WHAT IS BEING ASKED.
The required output is the exact run of lines in the listing below from the line holding "Merto Calc: [152,243,295,397] -> none, closed" through the line holding "Article: [195,547,225,577] ->", with no pictures.

GIVEN INFORMATION.
Segment Open

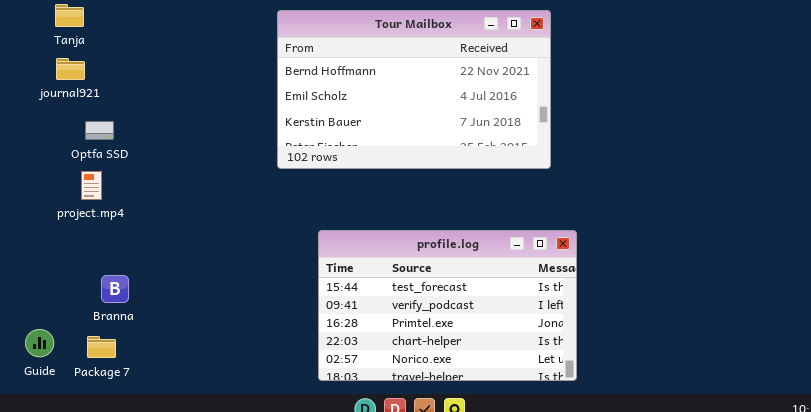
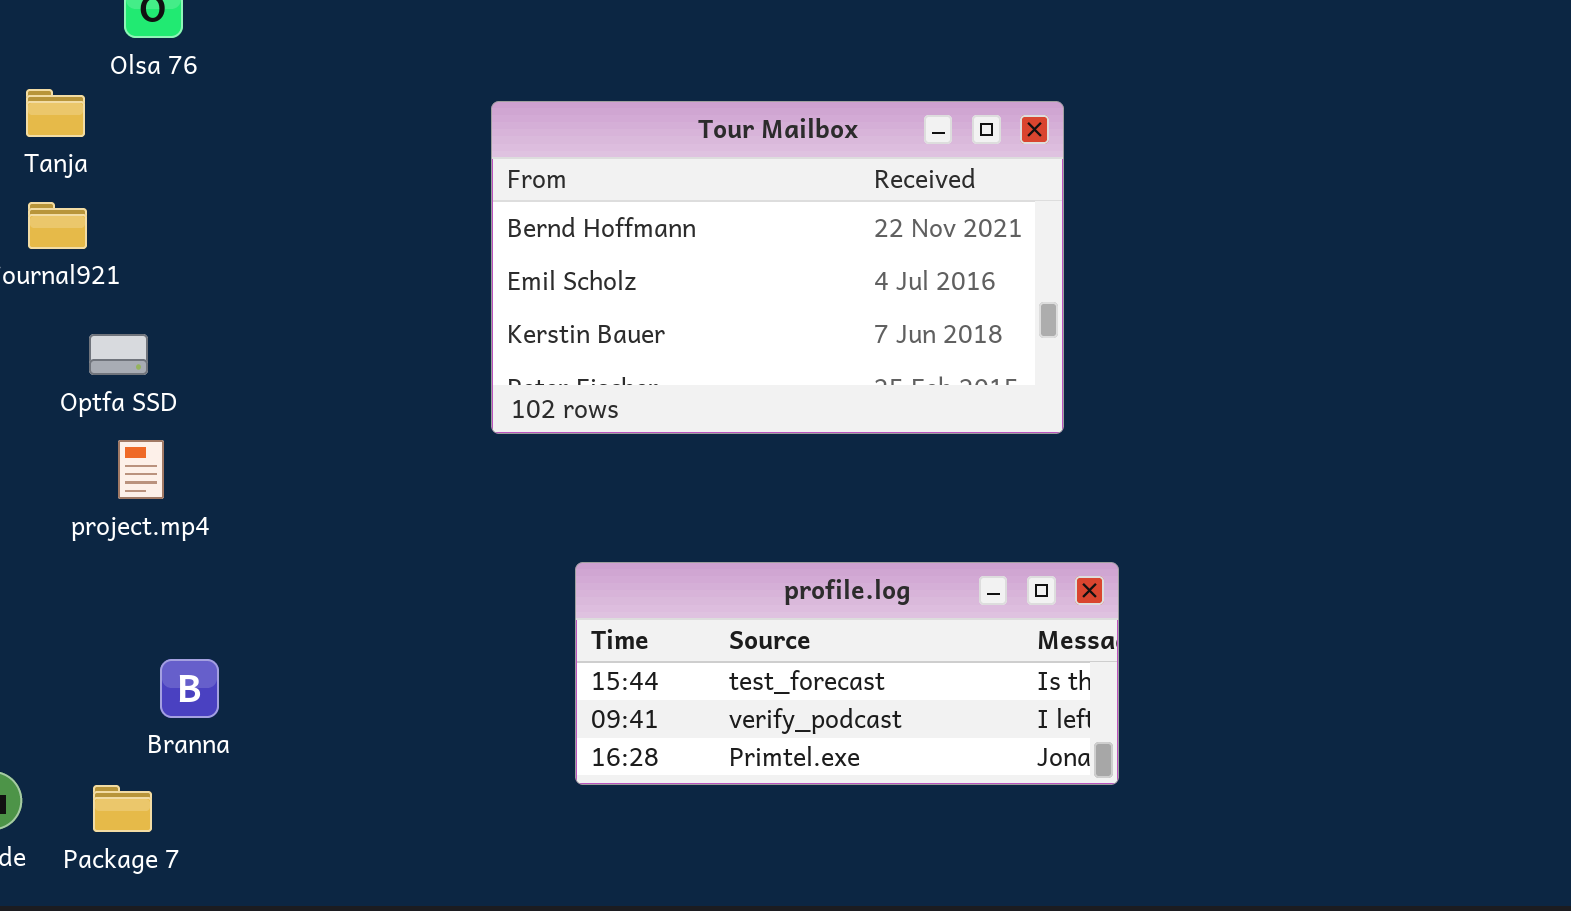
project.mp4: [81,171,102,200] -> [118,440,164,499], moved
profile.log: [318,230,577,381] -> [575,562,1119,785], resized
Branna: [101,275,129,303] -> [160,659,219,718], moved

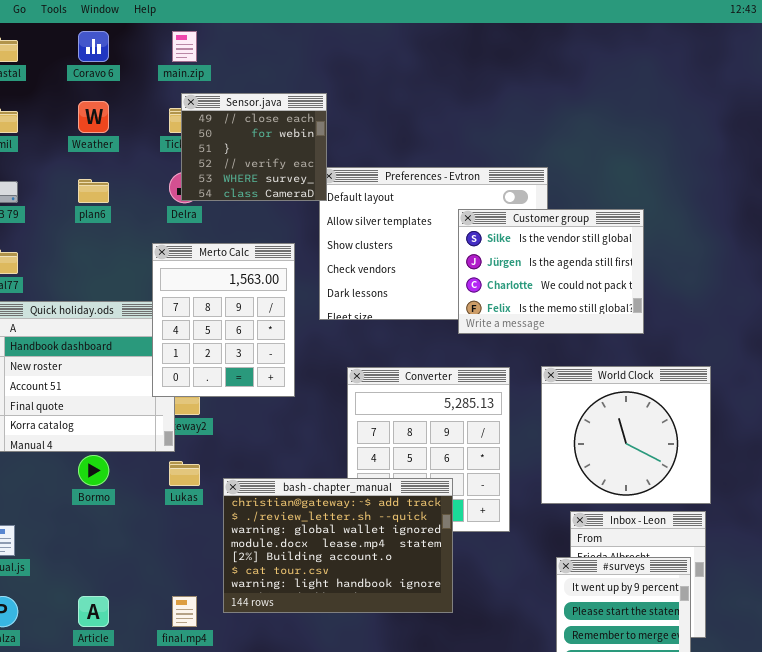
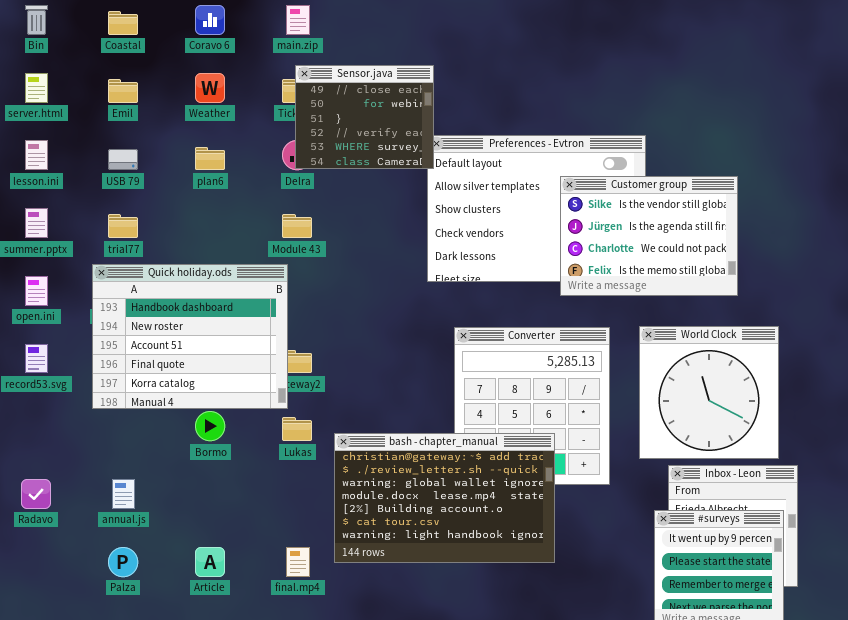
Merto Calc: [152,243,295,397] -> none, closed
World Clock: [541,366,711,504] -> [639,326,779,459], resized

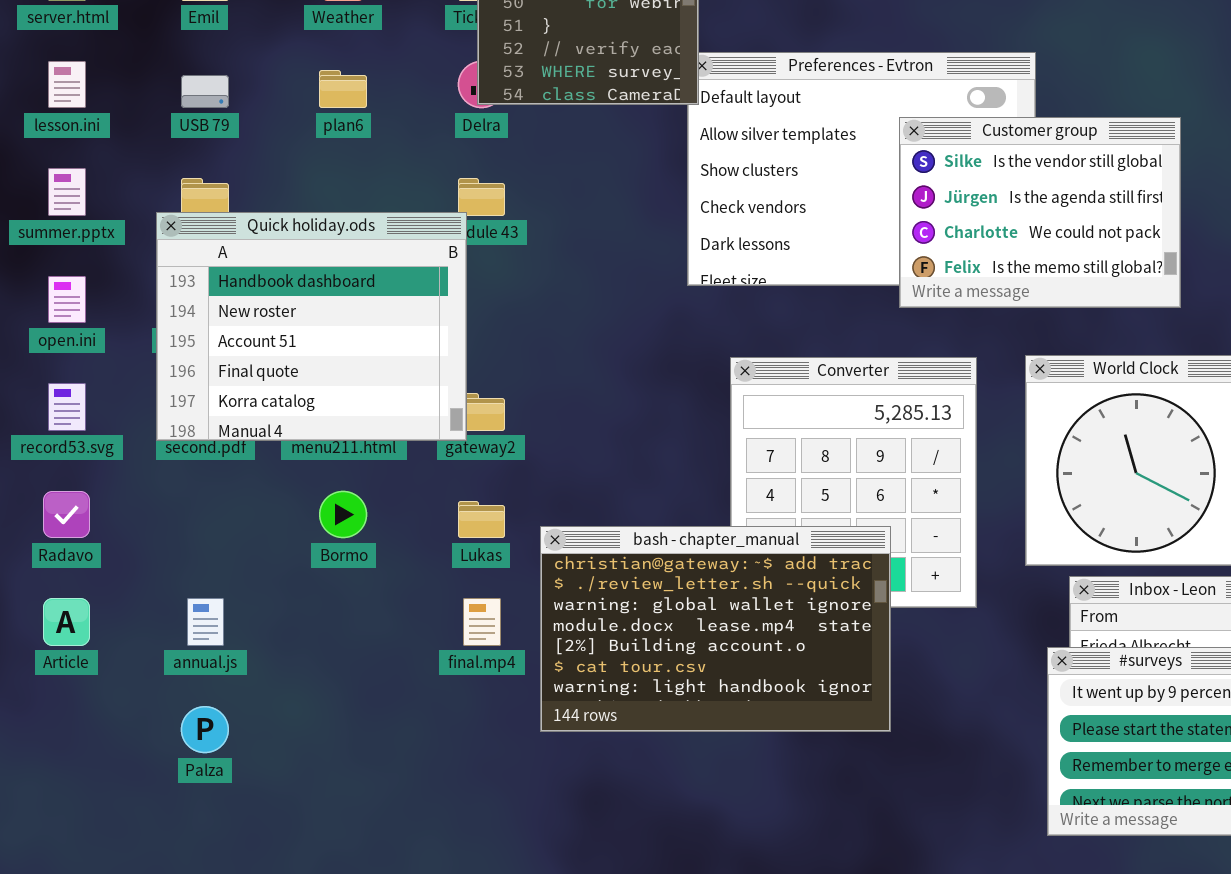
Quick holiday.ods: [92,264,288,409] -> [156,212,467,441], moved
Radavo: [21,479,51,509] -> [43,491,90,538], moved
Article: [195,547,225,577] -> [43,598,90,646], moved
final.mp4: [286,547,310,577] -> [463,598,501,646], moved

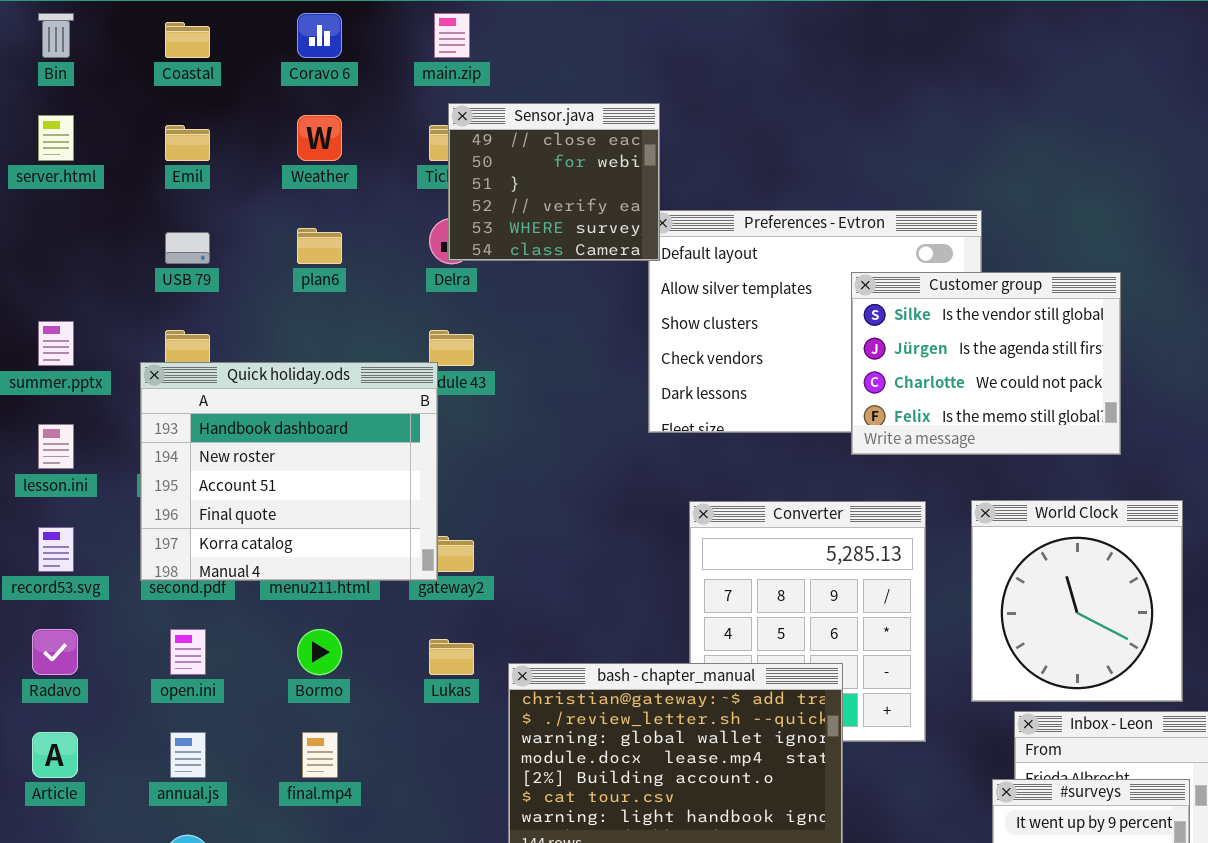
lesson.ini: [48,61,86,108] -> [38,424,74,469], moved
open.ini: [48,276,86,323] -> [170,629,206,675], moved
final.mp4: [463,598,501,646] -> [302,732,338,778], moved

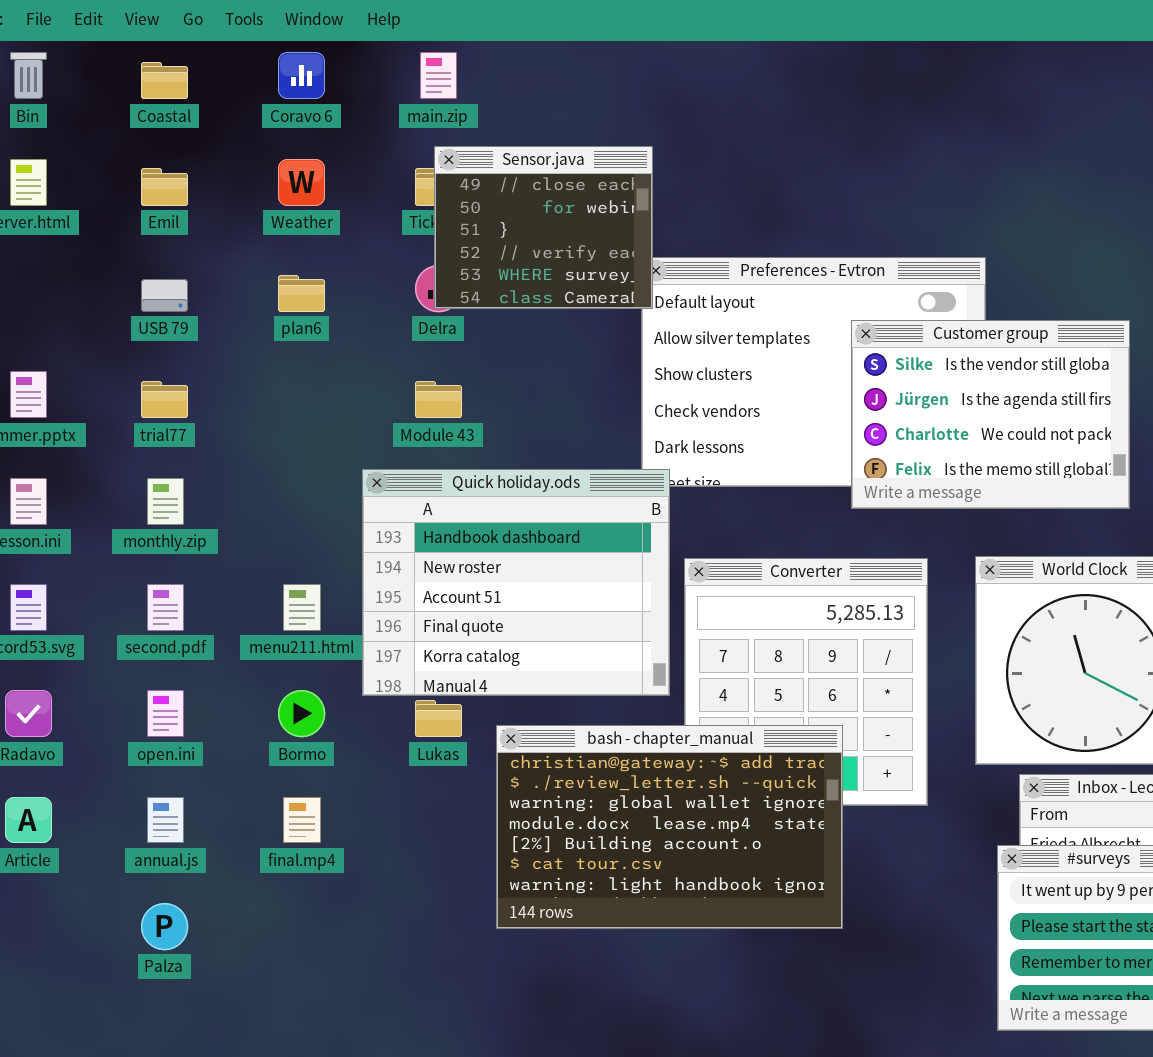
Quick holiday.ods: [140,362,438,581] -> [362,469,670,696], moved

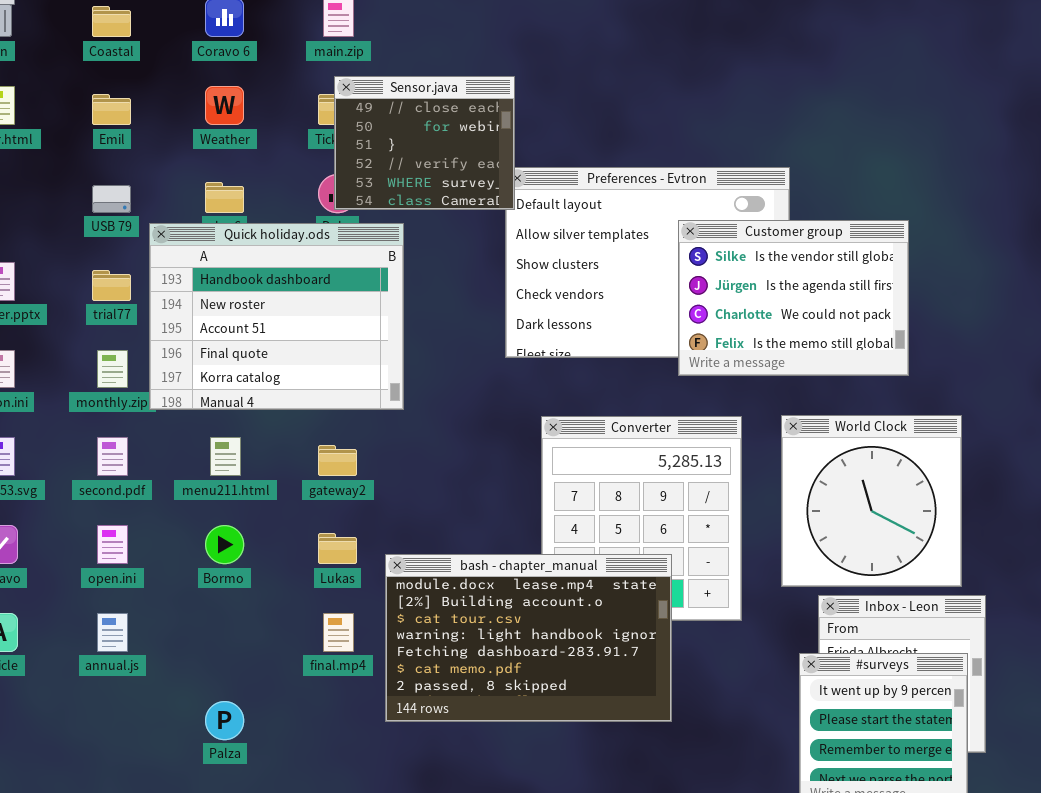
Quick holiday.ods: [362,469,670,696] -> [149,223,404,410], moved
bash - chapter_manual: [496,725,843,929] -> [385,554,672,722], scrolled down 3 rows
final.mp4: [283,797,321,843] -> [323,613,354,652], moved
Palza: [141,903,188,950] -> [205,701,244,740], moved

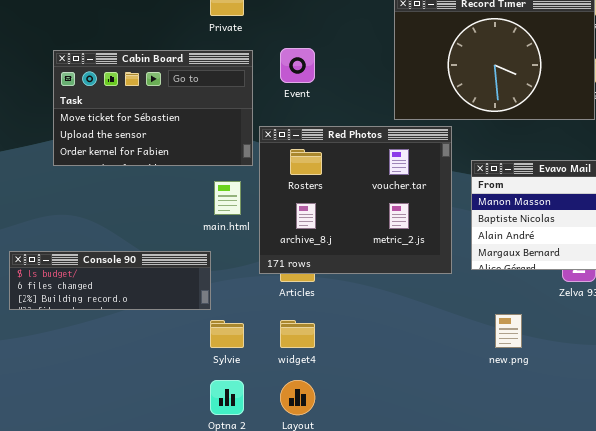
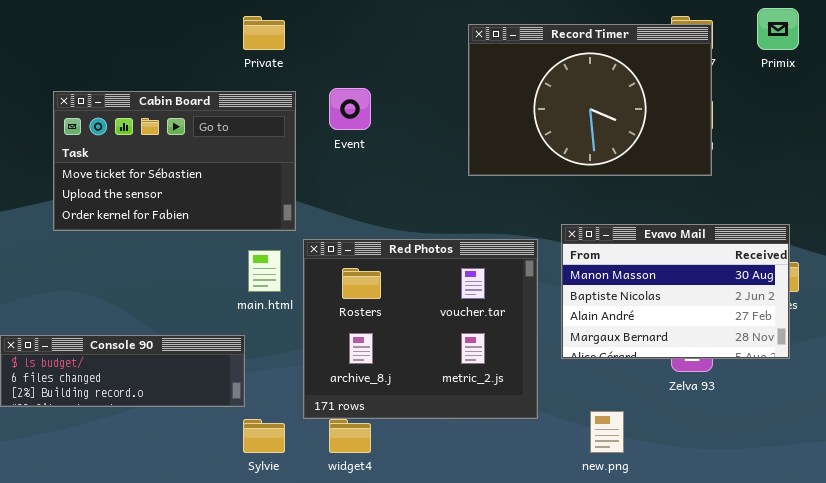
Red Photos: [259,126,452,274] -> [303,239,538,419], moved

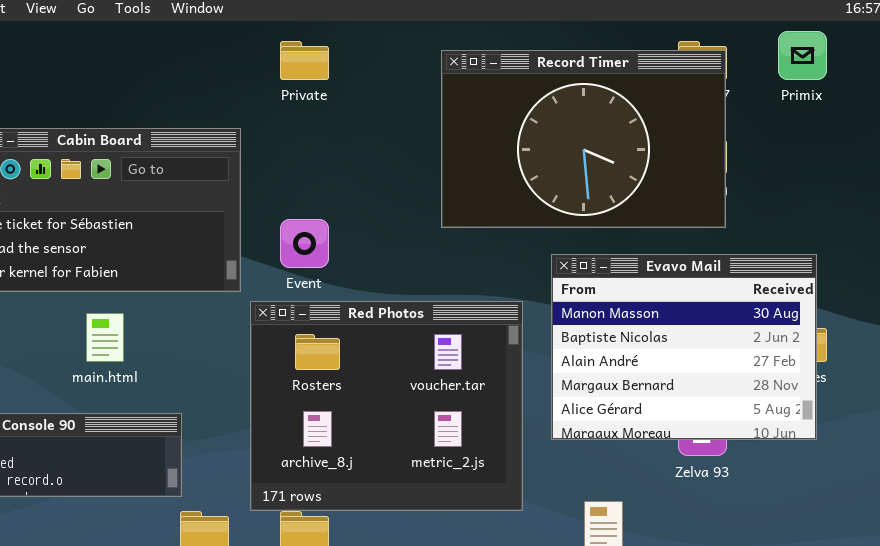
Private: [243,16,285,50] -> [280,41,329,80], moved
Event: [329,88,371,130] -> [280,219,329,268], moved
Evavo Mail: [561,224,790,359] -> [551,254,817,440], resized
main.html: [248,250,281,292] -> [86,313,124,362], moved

Segment Closed

EXERCISE ANSWER.
Merto Calc: [152,243,295,397] -> none, closed
World Clock: [541,366,711,504] -> [639,326,779,459], resized

Quick holiday.ods: [92,264,288,409] -> [156,212,467,441], moved
Radavo: [21,479,51,509] -> [43,491,90,538], moved
Article: [195,547,225,577] -> [43,598,90,646], moved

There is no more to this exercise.